> [DESCRIPTION OF THE TASK]: Produce a word-for-word copy of the data that follows, excluding images.

> [MATERIAL FOR THIS TASK]:

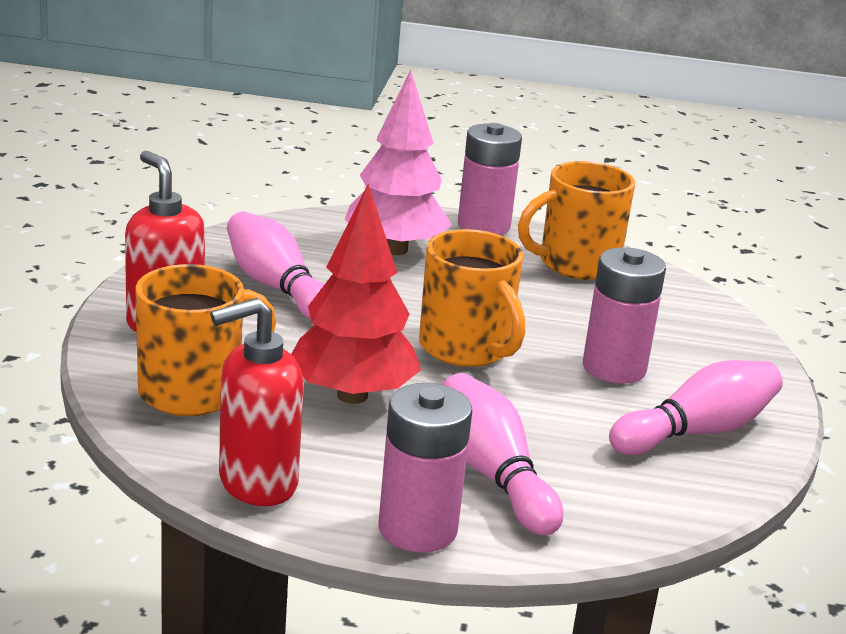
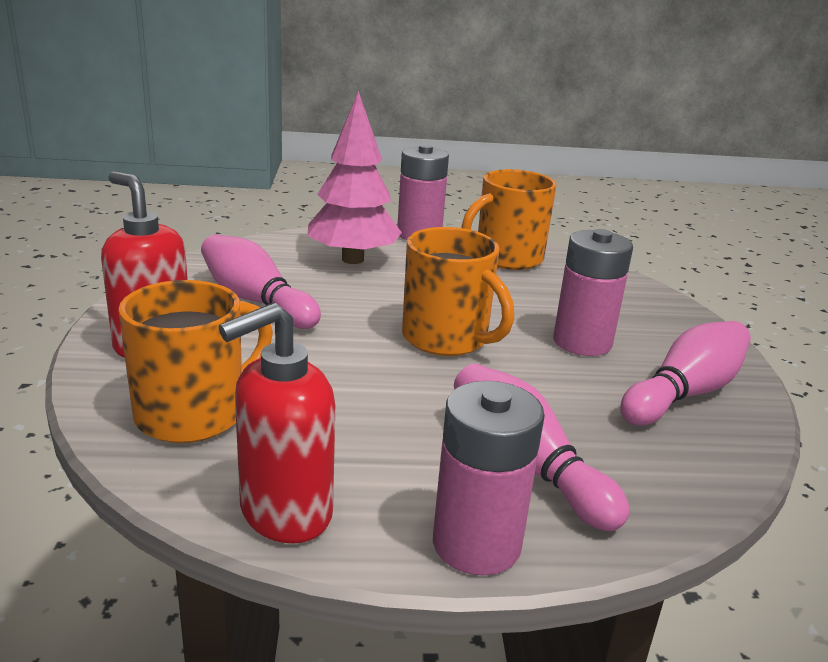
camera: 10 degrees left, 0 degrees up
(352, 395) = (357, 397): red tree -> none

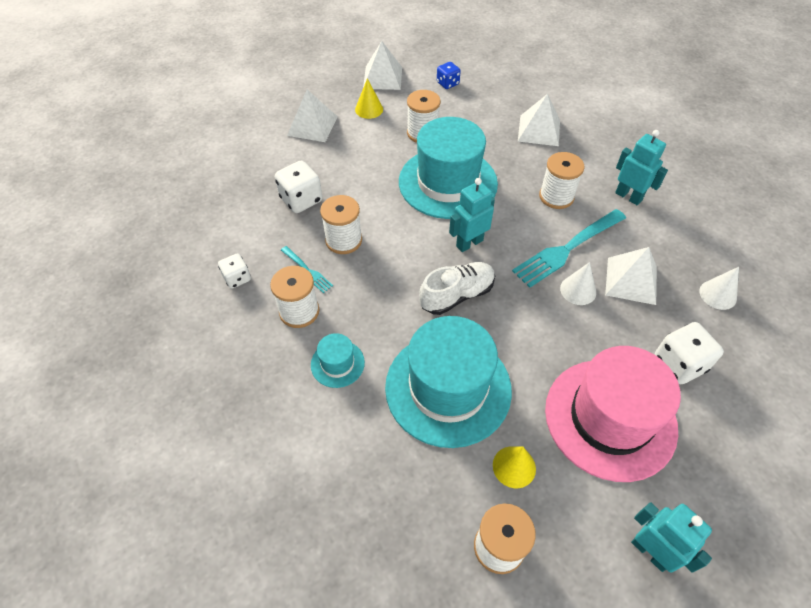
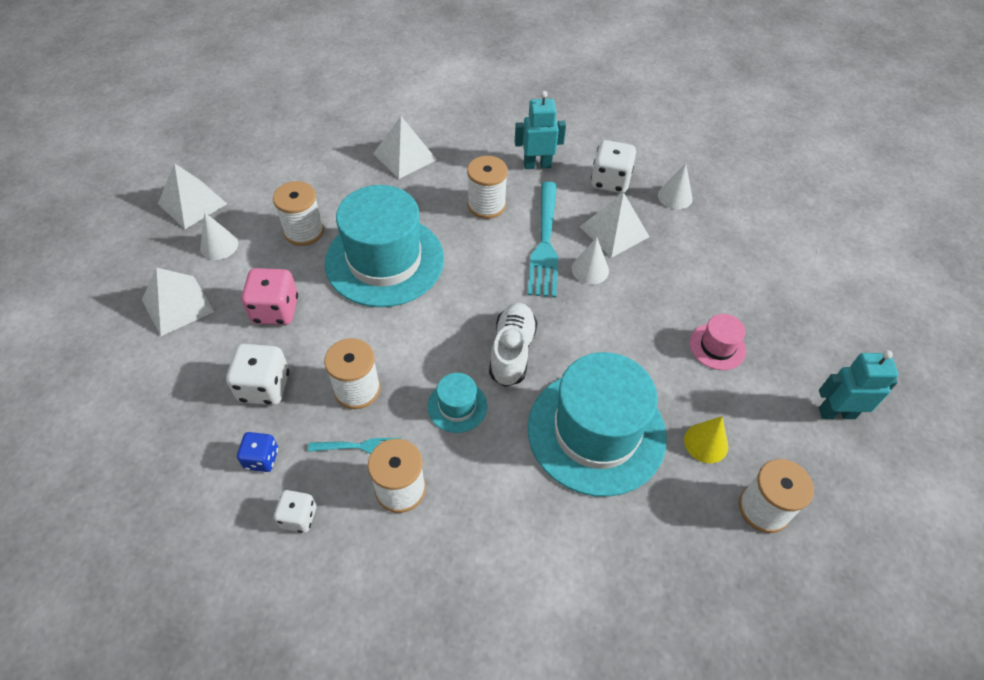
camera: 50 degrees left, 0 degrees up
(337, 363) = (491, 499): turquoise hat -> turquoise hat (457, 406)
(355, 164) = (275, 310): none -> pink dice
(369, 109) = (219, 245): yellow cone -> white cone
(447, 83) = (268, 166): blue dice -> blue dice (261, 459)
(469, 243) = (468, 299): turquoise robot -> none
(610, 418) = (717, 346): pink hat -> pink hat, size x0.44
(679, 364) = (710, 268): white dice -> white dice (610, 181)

> [ANSWER TO THE EXERCISE]:
camera: 10 degrees left, 0 degrees up
(352, 395) = (357, 397): red tree -> none

camera: 50 degrees left, 0 degrees up
(337, 363) = (491, 499): turquoise hat -> turquoise hat (457, 406)
(355, 164) = (275, 310): none -> pink dice
(369, 109) = (219, 245): yellow cone -> white cone
(447, 83) = (268, 166): blue dice -> blue dice (261, 459)
(469, 243) = (468, 299): turquoise robot -> none
(610, 418) = (717, 346): pink hat -> pink hat, size x0.44
(679, 364) = (710, 268): white dice -> white dice (610, 181)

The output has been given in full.